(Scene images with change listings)
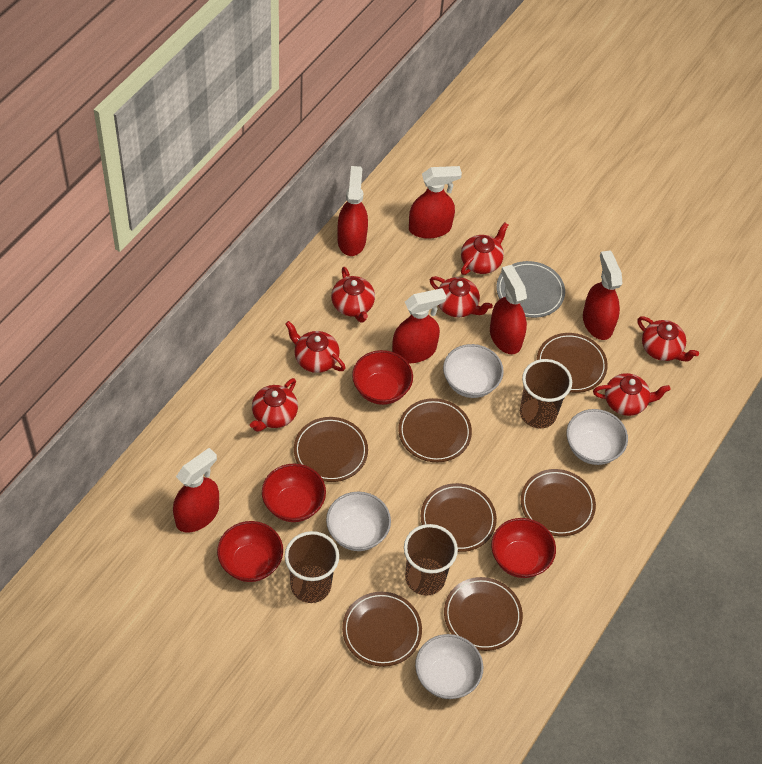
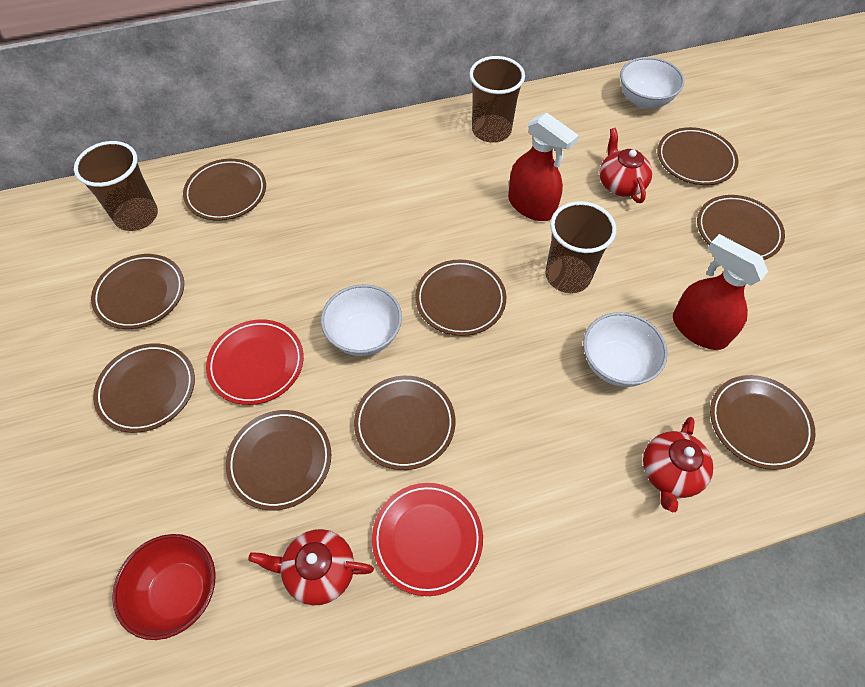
brown plate: 7 -> 9
grey plate: 1 -> 0
red bowl: 4 -> 1
red plate: 0 -> 2
red spray bottle: 6 -> 2
red teapot: 7 -> 3
white bowl: 4 -> 3

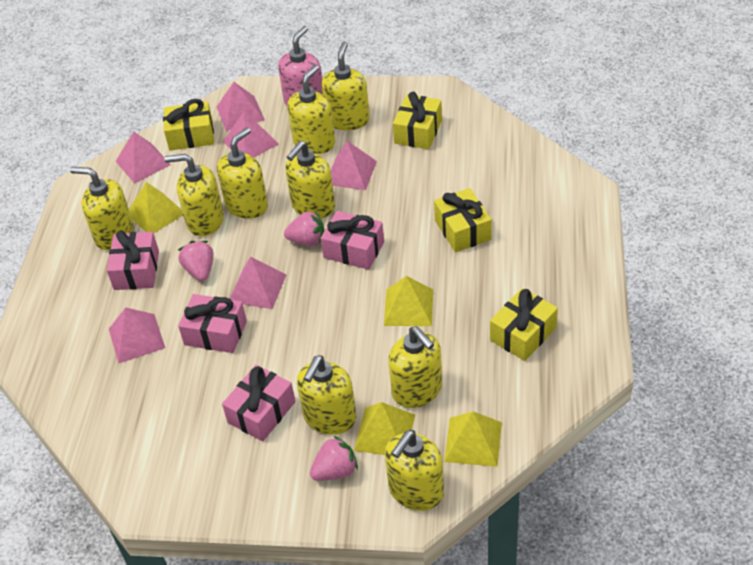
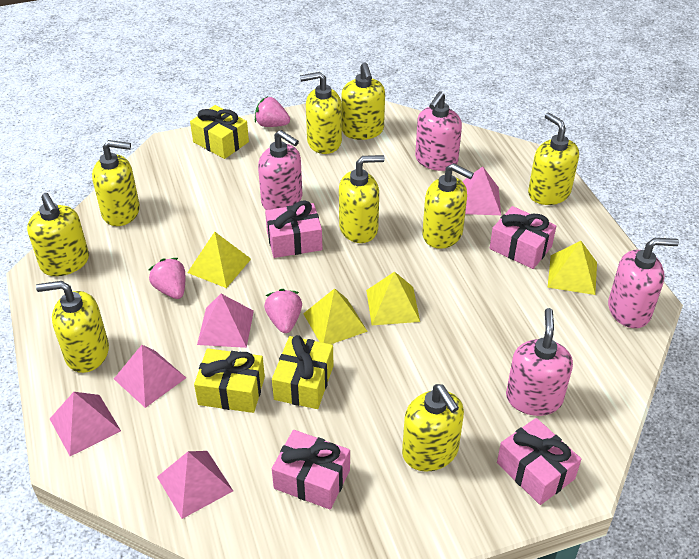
pink pyramid: 6 -> 5
pink soap dispenser: 1 -> 4
yellow gift: 4 -> 3

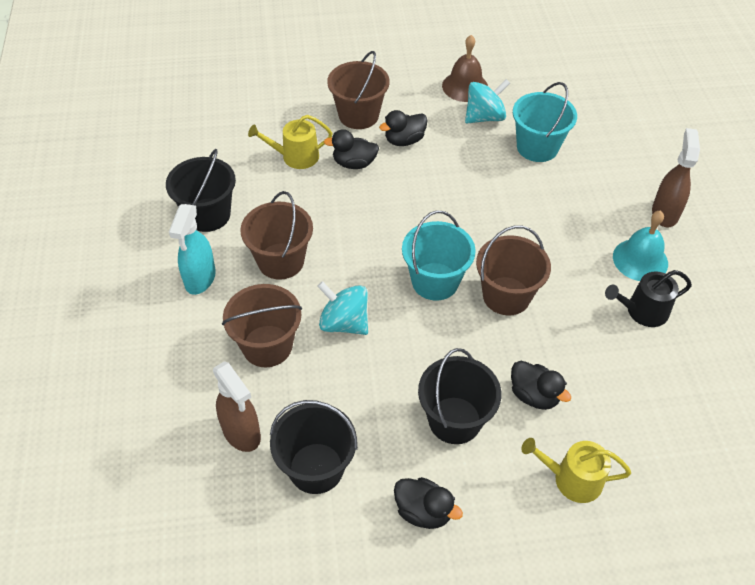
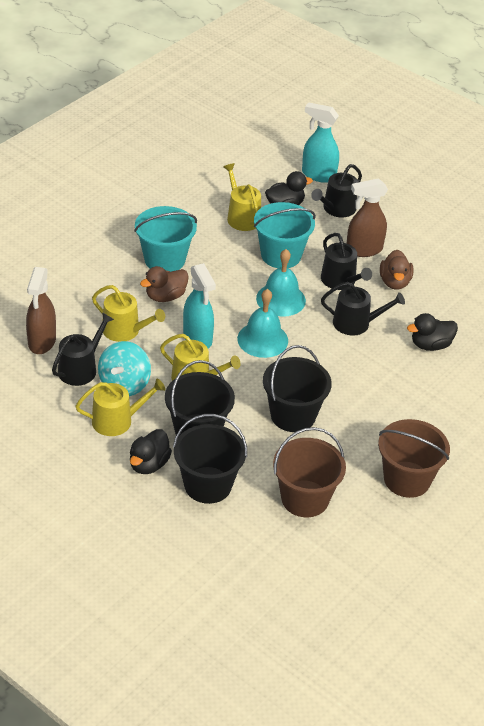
black duck: 4 -> 3
black watering can: 1 -> 4
brown bell: 1 -> 0
brown bucket: 4 -> 2
brown duck: 0 -> 2
turquoise bell: 1 -> 2
turquoise spinning top: 2 -> 1
turquoise spray bottle: 1 -> 2
yellow watering can: 2 -> 4

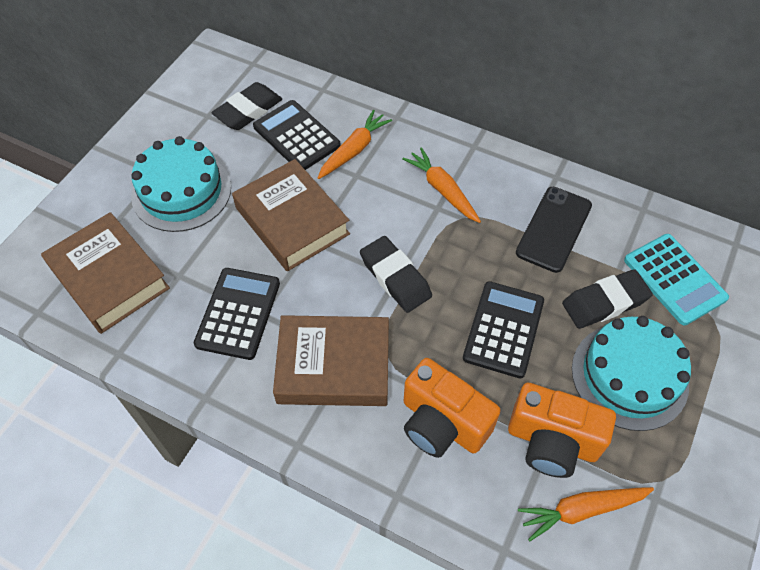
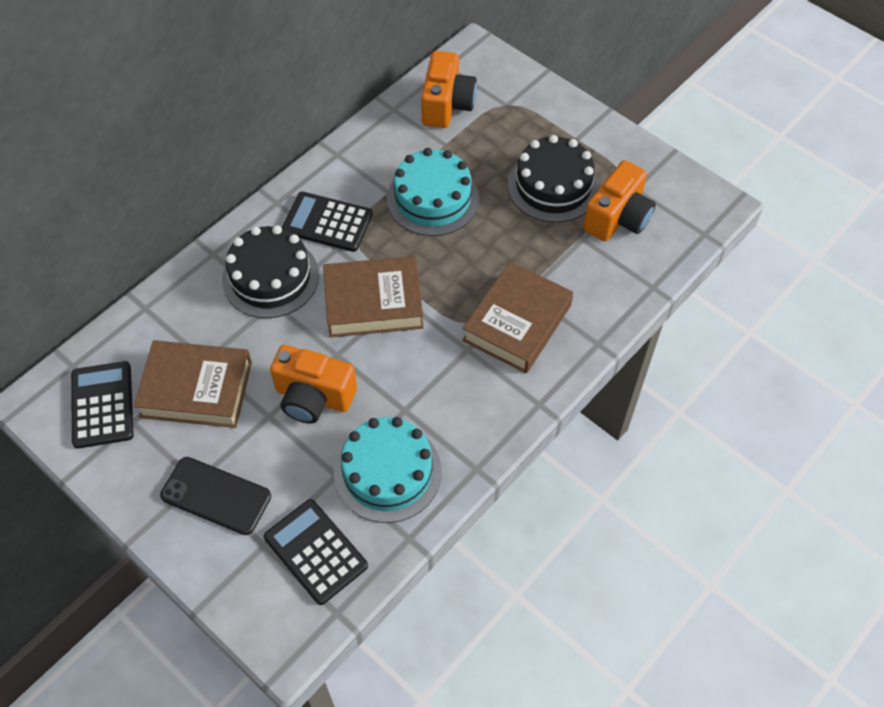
black cake: 0 -> 2
black eraser: 3 -> 0
orange camera: 2 -> 3
orange carrot: 3 -> 0
turquoise calculator: 1 -> 0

* **Your goal**
Go to the line holding "orange camera: 2 -> 3" in the entries above and return it, along with every line after it, exactly as written.

* **Written solution**
orange camera: 2 -> 3
orange carrot: 3 -> 0
turquoise calculator: 1 -> 0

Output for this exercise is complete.